_Task_
Please print, word for word, every line from the one that contains "(422, 207) = (231, 299): black" through the last line of the records, and nothing else.

-- Records for this task follows --

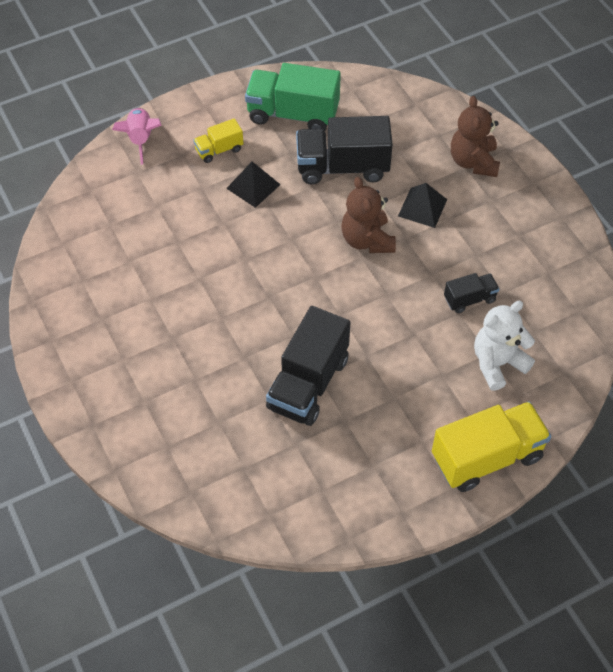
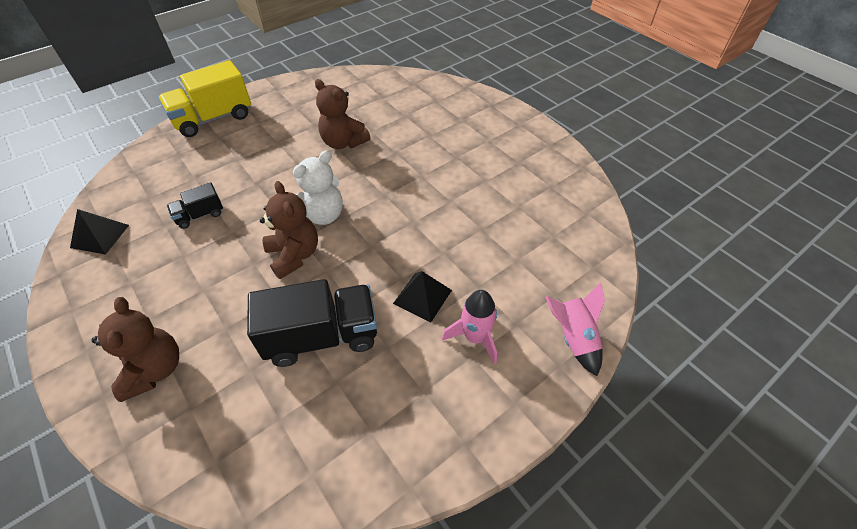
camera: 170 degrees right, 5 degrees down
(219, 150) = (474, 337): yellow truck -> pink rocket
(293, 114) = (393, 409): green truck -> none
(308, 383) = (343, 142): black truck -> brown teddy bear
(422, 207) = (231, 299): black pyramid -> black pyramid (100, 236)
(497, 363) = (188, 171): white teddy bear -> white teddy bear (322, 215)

-- Records for this task concluded --

_Exercise result_
(422, 207) = (231, 299): black pyramid -> black pyramid (100, 236)
(497, 363) = (188, 171): white teddy bear -> white teddy bear (322, 215)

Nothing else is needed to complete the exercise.